─── The records

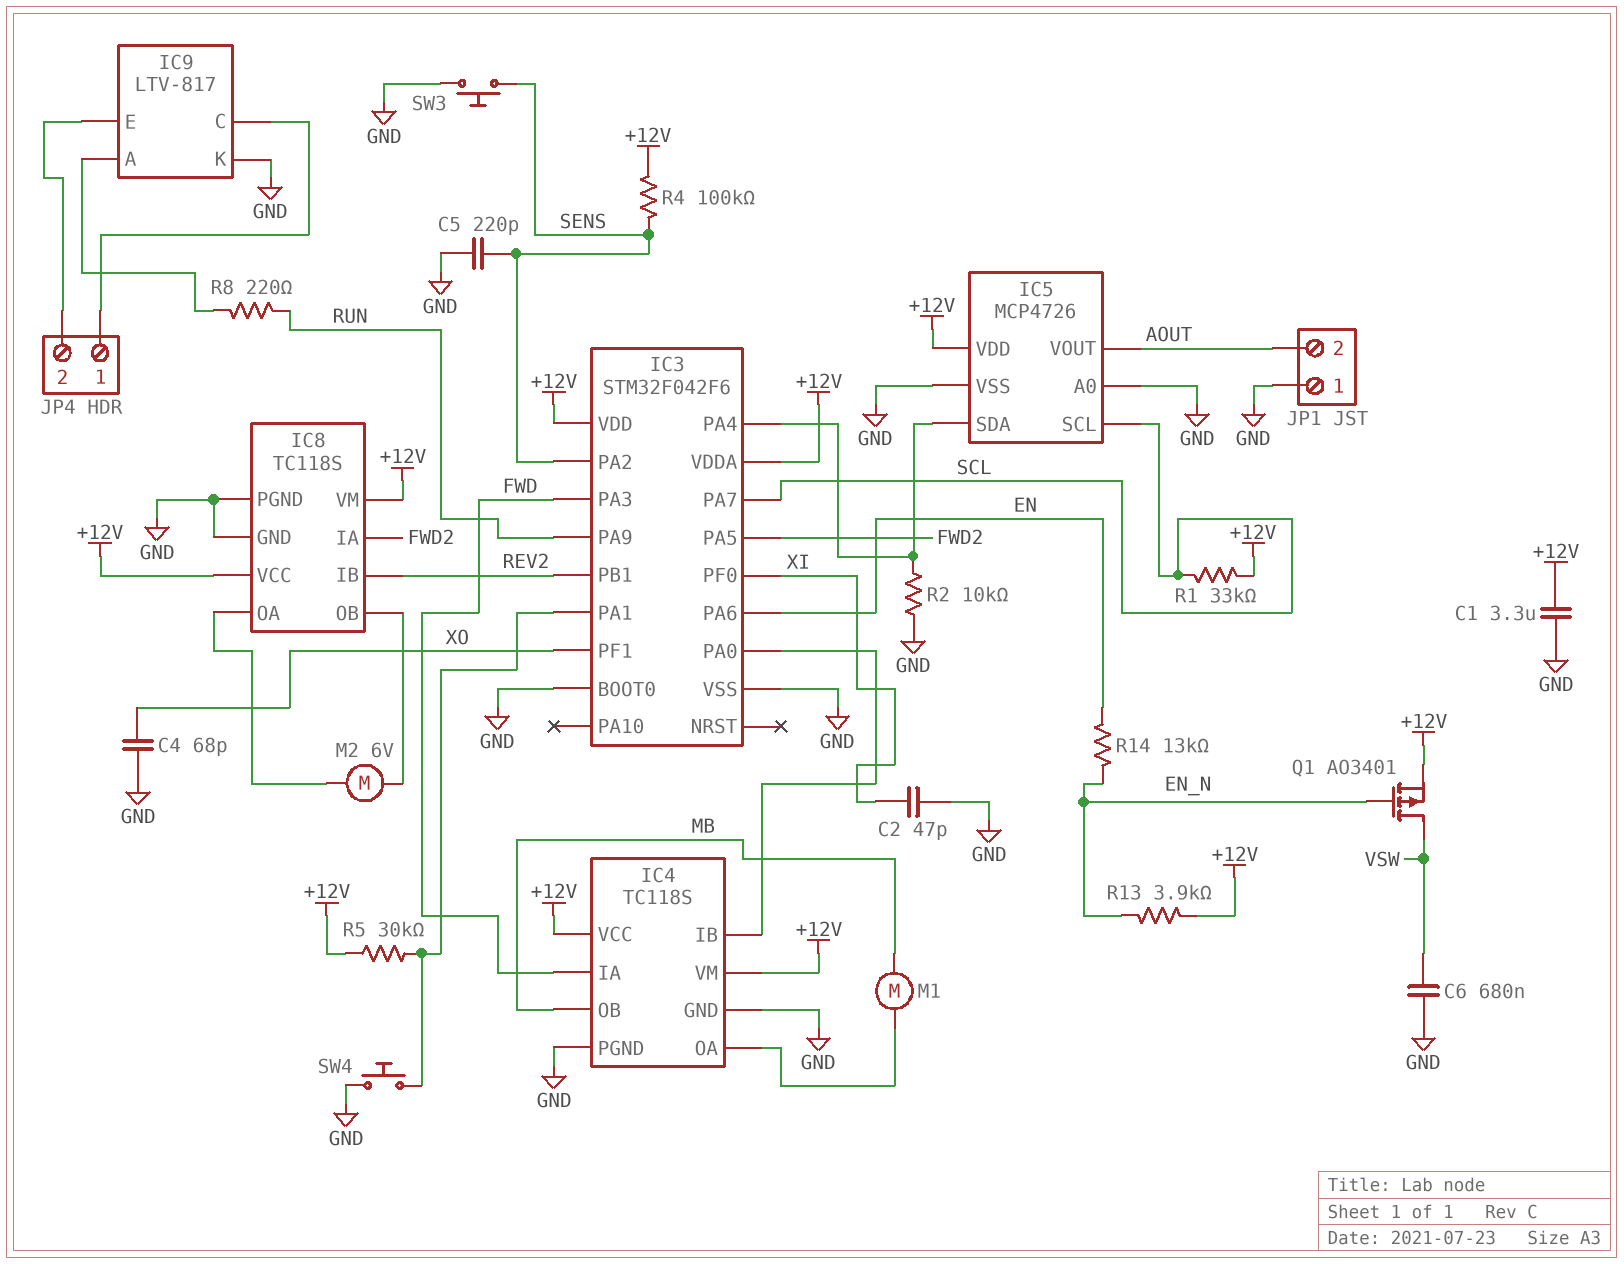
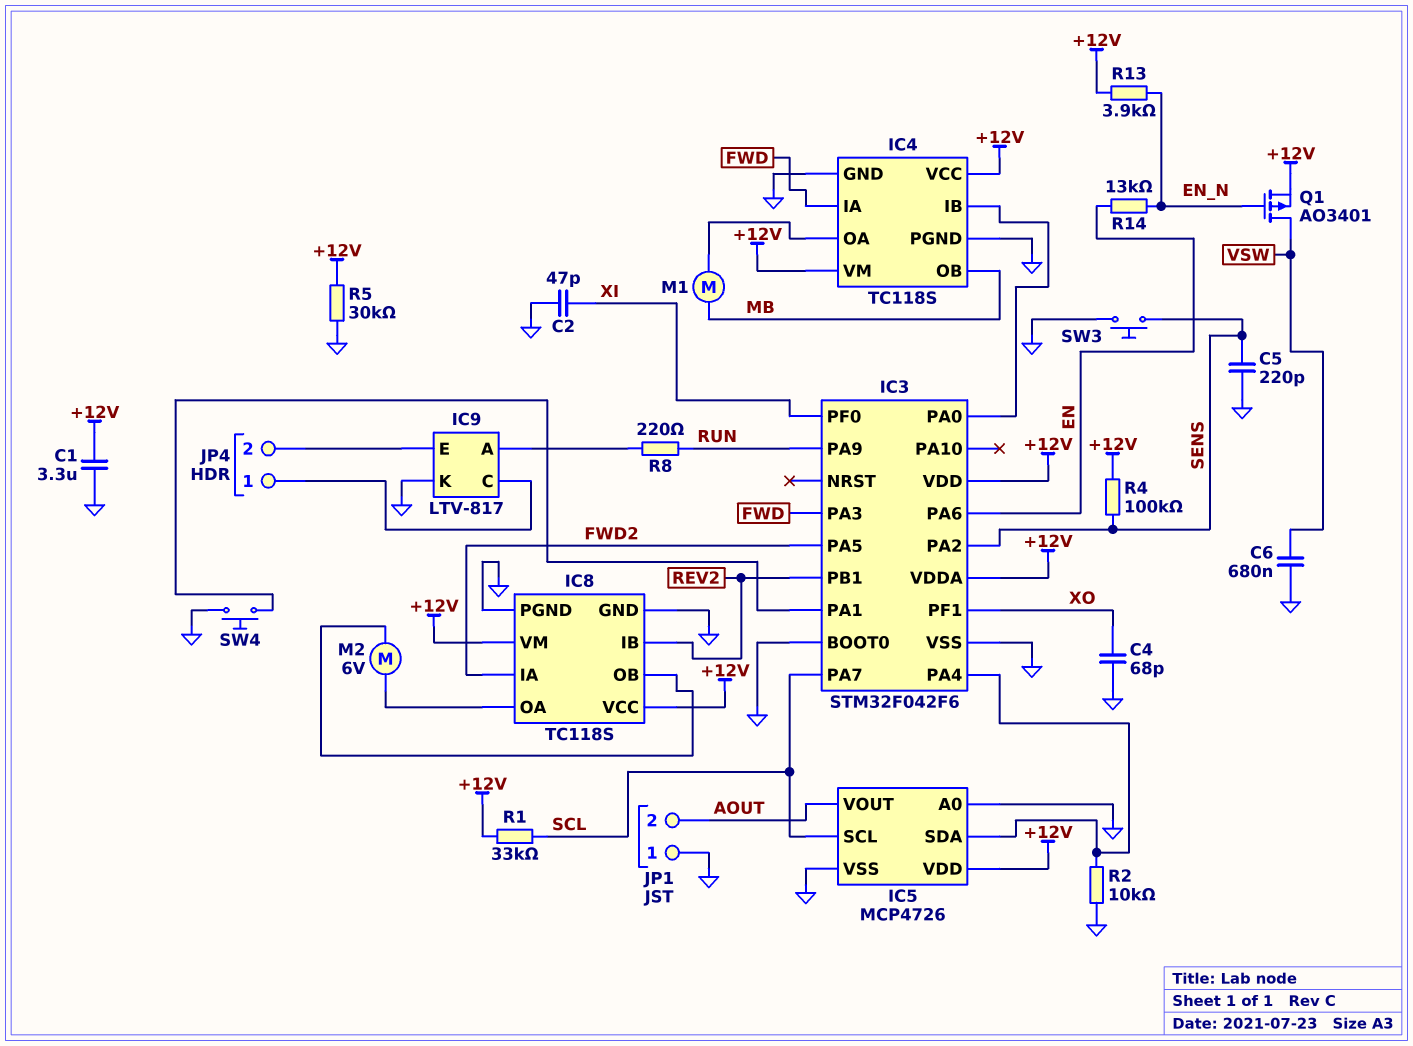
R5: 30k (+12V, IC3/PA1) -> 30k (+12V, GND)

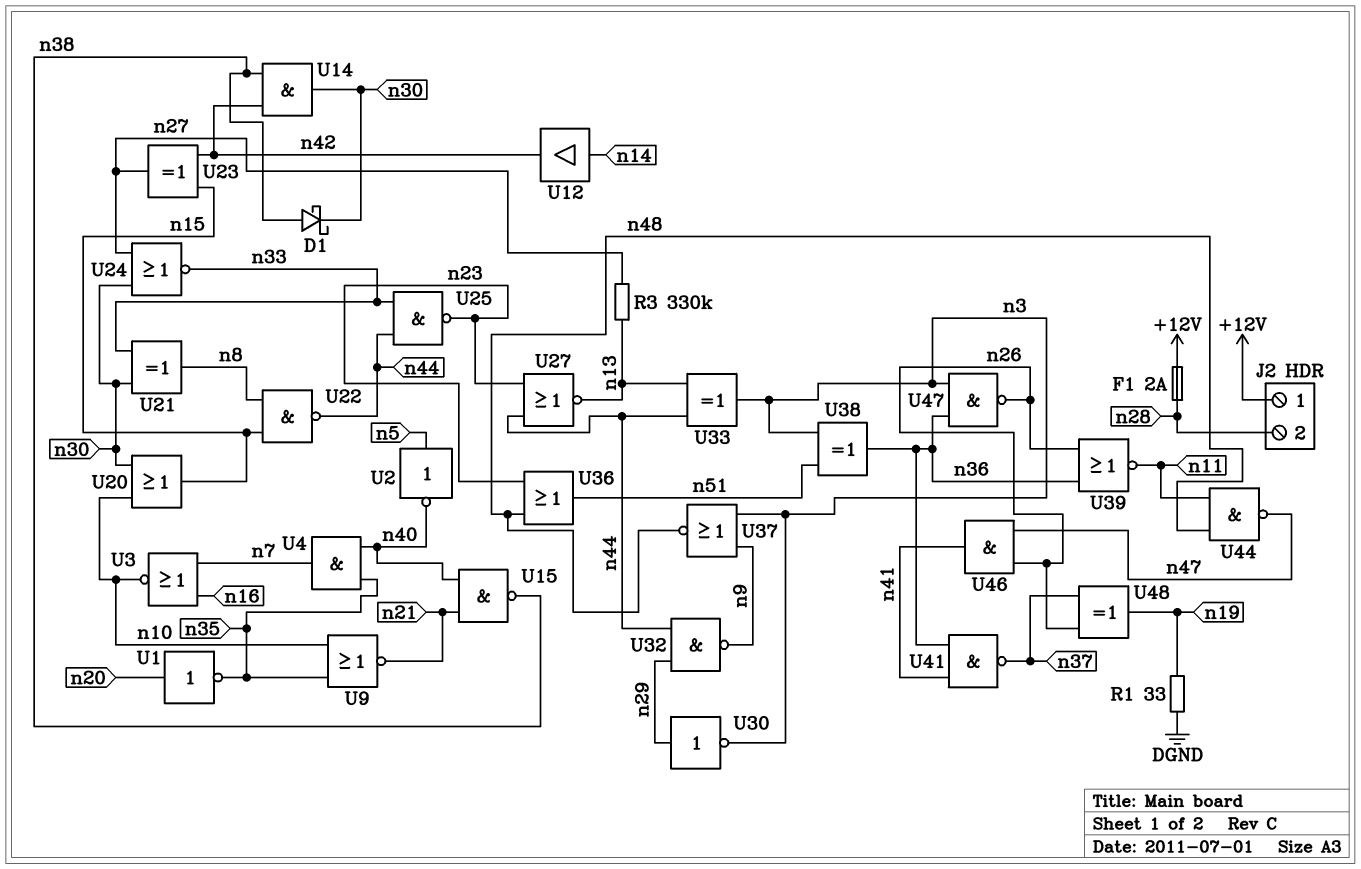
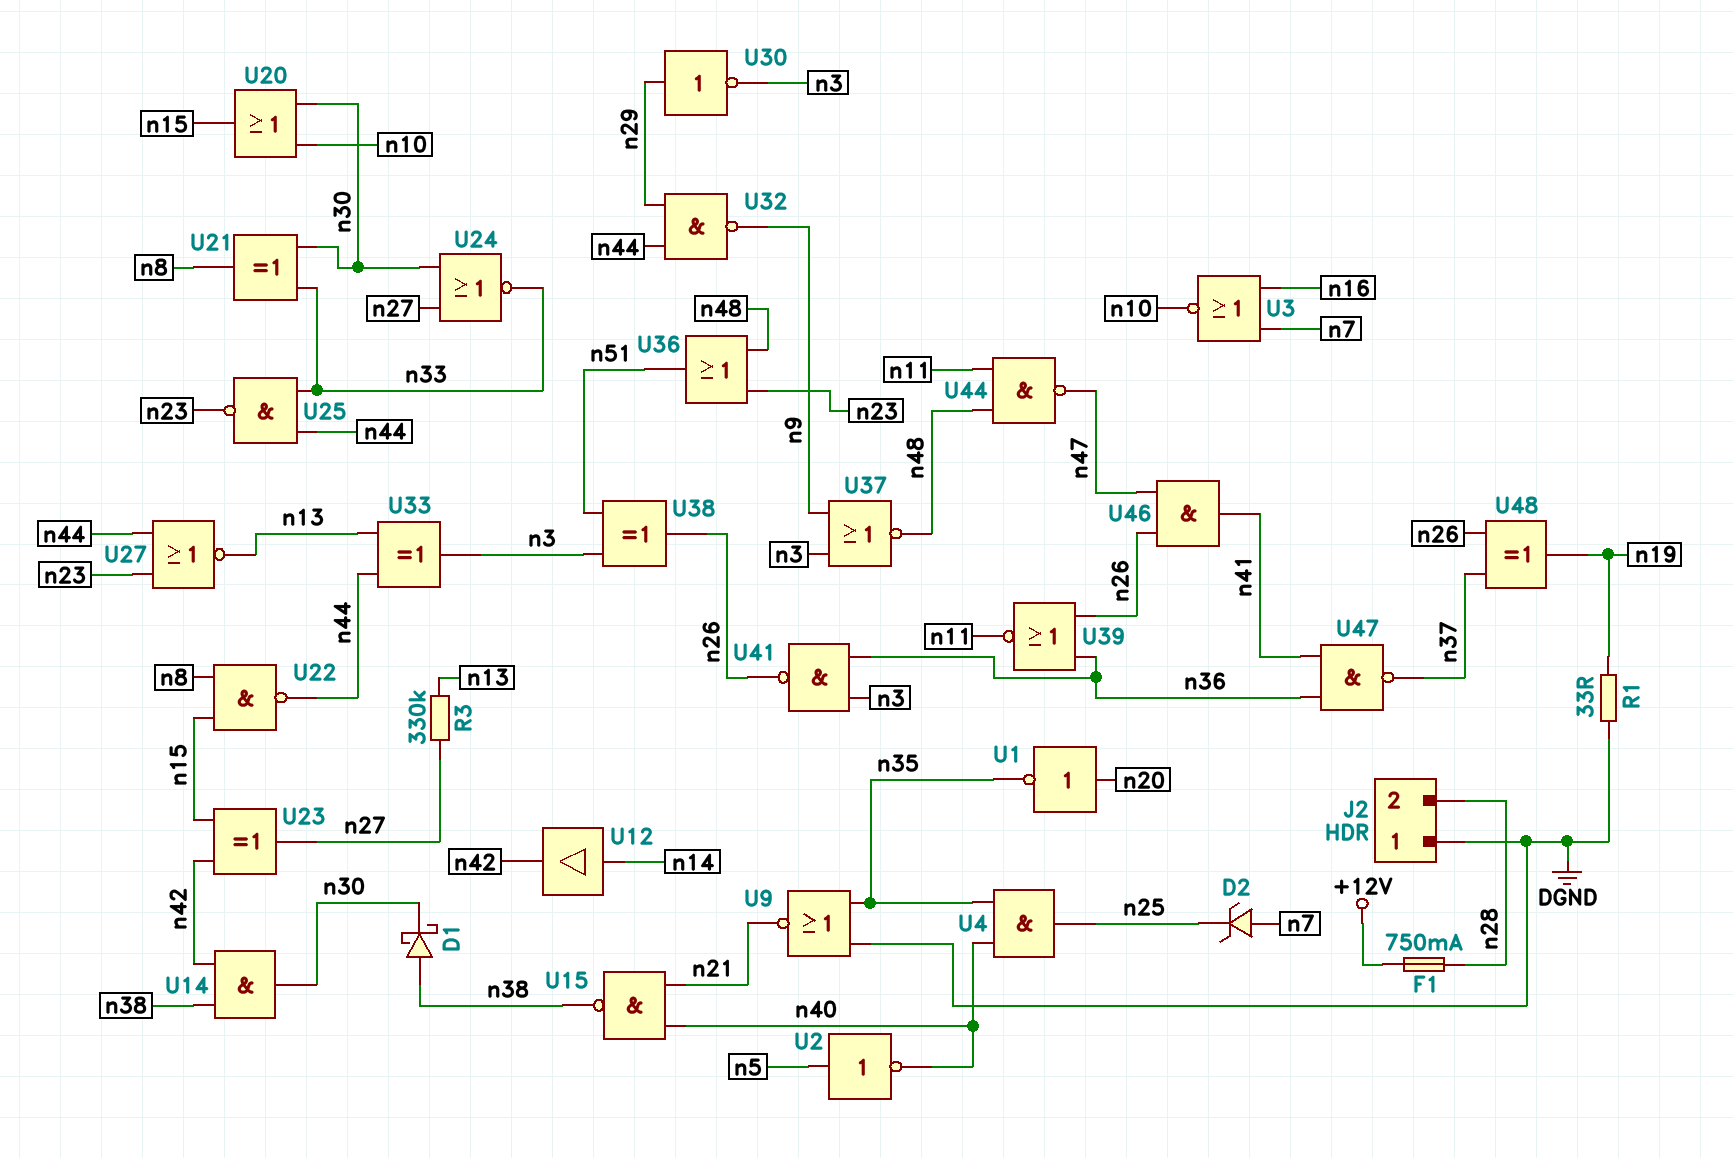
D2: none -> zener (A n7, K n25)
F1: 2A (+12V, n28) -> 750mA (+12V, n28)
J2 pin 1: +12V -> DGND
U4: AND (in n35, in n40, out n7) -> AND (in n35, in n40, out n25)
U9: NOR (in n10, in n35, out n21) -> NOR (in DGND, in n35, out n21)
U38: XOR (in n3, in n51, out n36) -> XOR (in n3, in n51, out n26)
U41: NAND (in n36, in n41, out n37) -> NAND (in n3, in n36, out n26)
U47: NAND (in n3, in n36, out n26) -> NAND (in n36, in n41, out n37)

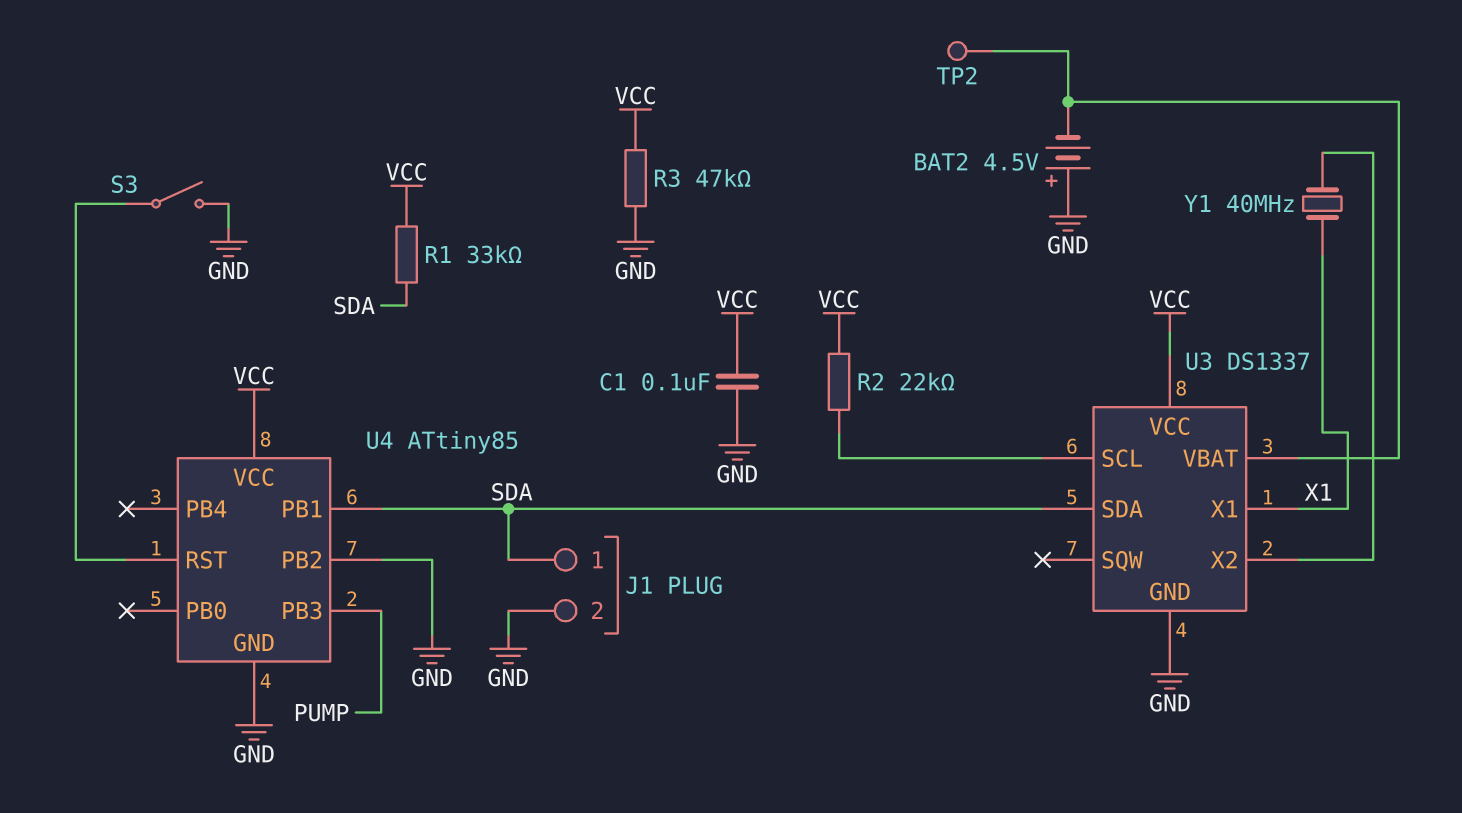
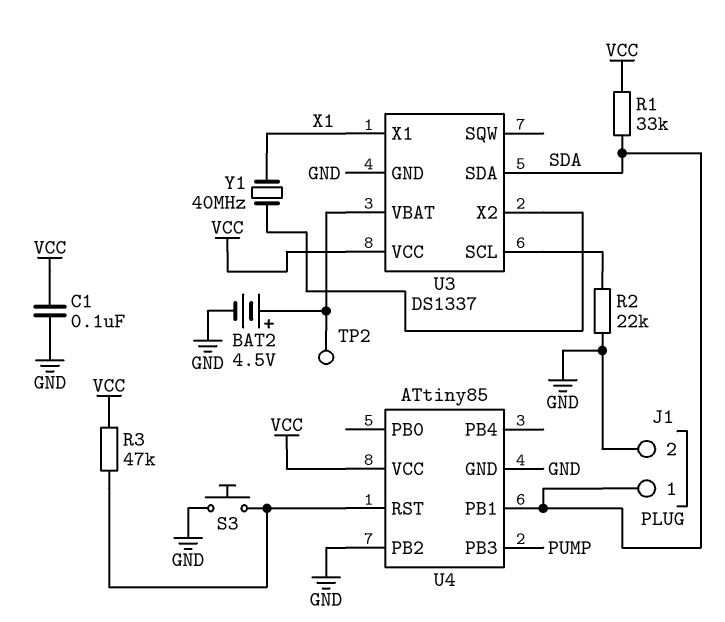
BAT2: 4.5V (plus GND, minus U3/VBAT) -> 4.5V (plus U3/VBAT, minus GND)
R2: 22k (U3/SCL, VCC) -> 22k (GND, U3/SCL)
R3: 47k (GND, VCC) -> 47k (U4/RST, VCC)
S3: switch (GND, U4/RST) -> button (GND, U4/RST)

──────

**Exercise description:** All of the data must be repeated exactly, except for the pictures.

**Solved exercise:**
R5: 30k (+12V, IC3/PA1) -> 30k (+12V, GND)

D2: none -> zener (A n7, K n25)
F1: 2A (+12V, n28) -> 750mA (+12V, n28)
J2 pin 1: +12V -> DGND
U4: AND (in n35, in n40, out n7) -> AND (in n35, in n40, out n25)
U9: NOR (in n10, in n35, out n21) -> NOR (in DGND, in n35, out n21)
U38: XOR (in n3, in n51, out n36) -> XOR (in n3, in n51, out n26)
U41: NAND (in n36, in n41, out n37) -> NAND (in n3, in n36, out n26)
U47: NAND (in n3, in n36, out n26) -> NAND (in n36, in n41, out n37)

BAT2: 4.5V (plus GND, minus U3/VBAT) -> 4.5V (plus U3/VBAT, minus GND)
R2: 22k (U3/SCL, VCC) -> 22k (GND, U3/SCL)
R3: 47k (GND, VCC) -> 47k (U4/RST, VCC)
S3: switch (GND, U4/RST) -> button (GND, U4/RST)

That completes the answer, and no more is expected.